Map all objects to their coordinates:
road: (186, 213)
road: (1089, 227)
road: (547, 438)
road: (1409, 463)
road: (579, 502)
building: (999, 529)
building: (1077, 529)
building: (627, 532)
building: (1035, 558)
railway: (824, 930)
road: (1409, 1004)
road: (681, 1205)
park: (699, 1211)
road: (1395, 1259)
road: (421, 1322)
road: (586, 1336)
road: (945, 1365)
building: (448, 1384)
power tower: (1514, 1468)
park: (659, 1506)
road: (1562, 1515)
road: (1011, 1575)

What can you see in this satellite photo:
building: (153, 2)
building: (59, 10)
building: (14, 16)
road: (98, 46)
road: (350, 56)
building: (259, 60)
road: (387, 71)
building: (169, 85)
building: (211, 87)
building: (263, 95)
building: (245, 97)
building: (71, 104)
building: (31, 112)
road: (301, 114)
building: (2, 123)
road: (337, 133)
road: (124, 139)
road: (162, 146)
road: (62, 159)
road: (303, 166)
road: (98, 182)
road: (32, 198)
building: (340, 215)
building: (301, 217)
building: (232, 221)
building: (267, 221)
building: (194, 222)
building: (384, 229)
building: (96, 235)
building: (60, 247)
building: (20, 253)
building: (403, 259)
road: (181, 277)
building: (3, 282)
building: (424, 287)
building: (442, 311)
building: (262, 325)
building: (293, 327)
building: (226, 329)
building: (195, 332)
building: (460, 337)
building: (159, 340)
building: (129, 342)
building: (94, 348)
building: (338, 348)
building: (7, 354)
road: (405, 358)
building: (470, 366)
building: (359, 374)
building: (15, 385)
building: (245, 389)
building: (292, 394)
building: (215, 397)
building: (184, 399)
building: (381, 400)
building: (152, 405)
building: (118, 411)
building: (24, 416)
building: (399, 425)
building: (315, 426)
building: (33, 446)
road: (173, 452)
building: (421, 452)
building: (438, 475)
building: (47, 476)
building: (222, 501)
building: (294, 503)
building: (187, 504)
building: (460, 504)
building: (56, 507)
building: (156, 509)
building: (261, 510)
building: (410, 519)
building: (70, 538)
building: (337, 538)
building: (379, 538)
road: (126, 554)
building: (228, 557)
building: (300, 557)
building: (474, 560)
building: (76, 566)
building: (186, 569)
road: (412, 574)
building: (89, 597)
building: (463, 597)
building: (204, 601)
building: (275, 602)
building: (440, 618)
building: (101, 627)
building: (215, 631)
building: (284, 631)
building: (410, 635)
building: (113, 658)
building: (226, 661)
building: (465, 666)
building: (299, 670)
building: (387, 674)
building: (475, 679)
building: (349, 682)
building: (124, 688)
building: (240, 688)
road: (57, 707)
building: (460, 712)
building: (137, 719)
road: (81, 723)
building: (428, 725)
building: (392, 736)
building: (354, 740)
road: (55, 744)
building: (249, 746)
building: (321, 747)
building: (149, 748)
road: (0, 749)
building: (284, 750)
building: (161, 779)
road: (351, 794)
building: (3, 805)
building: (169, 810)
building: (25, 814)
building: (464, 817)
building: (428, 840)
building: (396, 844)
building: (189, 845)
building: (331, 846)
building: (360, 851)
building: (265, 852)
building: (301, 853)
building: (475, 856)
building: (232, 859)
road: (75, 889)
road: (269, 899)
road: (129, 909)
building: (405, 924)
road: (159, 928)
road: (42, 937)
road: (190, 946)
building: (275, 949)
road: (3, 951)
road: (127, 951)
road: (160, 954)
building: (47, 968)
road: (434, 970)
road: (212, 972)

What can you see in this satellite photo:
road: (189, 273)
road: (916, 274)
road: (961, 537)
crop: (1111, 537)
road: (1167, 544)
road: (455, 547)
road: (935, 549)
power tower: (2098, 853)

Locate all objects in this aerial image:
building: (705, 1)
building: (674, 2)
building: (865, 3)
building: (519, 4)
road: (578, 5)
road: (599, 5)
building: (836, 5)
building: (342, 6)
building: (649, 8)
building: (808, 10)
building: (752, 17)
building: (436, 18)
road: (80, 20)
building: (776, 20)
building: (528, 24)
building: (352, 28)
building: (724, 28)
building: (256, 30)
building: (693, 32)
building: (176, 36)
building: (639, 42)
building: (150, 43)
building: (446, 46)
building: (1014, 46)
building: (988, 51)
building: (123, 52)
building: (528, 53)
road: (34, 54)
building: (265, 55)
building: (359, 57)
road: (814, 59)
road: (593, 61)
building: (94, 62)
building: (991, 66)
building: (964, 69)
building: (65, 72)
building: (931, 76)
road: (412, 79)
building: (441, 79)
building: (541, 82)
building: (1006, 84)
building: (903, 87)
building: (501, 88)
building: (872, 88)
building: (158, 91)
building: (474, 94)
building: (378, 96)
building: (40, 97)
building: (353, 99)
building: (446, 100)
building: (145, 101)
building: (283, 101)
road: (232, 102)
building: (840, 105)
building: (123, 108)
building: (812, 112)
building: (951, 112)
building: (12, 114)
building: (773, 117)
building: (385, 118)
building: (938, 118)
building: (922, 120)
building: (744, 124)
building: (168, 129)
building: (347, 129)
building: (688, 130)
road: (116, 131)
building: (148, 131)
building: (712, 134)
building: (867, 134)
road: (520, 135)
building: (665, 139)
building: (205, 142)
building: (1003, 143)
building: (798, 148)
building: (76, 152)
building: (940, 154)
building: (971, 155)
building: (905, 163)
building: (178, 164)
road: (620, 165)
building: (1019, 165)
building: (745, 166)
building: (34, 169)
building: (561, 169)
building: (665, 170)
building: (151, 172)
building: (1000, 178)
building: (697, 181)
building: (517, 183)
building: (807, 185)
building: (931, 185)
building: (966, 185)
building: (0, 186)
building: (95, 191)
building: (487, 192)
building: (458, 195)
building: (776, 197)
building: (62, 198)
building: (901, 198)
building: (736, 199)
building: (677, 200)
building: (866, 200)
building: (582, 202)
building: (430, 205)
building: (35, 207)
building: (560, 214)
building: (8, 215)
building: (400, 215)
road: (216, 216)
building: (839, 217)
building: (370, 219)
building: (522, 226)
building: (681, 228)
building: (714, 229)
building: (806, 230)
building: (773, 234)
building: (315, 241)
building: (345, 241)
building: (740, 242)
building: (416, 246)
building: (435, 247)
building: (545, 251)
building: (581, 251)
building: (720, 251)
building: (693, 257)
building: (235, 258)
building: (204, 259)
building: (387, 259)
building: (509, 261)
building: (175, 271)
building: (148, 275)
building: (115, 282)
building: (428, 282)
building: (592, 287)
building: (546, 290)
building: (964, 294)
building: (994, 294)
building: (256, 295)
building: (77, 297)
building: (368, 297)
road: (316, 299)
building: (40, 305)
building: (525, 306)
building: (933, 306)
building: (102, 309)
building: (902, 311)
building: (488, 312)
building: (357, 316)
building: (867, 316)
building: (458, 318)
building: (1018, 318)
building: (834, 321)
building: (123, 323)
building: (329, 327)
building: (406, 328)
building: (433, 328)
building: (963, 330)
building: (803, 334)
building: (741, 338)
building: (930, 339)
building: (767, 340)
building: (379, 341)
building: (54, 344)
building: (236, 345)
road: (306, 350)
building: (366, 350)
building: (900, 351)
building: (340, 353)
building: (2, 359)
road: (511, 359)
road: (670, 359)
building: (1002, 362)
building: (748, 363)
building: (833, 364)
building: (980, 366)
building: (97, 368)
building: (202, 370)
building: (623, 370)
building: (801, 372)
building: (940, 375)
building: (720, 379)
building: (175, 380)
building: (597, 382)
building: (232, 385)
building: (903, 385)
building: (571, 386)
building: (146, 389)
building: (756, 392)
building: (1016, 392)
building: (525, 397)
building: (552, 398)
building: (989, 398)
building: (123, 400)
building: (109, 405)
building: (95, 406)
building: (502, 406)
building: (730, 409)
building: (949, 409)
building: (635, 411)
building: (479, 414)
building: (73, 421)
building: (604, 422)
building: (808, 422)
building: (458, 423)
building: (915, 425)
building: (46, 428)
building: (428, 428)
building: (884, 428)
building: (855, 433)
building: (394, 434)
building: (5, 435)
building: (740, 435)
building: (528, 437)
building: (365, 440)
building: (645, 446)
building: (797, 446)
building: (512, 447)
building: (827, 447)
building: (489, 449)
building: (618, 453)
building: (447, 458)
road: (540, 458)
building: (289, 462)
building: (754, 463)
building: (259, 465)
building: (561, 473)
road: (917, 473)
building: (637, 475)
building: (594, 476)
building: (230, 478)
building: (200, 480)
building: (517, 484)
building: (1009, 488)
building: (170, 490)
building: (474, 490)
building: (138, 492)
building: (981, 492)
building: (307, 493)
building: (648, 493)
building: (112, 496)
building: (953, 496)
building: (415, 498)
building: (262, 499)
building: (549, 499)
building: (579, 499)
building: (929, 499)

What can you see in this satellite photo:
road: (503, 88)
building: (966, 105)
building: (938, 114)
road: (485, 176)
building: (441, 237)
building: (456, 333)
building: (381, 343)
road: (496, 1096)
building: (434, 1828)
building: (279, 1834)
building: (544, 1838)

Task instructions — Whenever the string "power" shows up on a line of the listing, copy that line.

Exercise output —
power tower: (1514, 1468)
power tower: (2098, 853)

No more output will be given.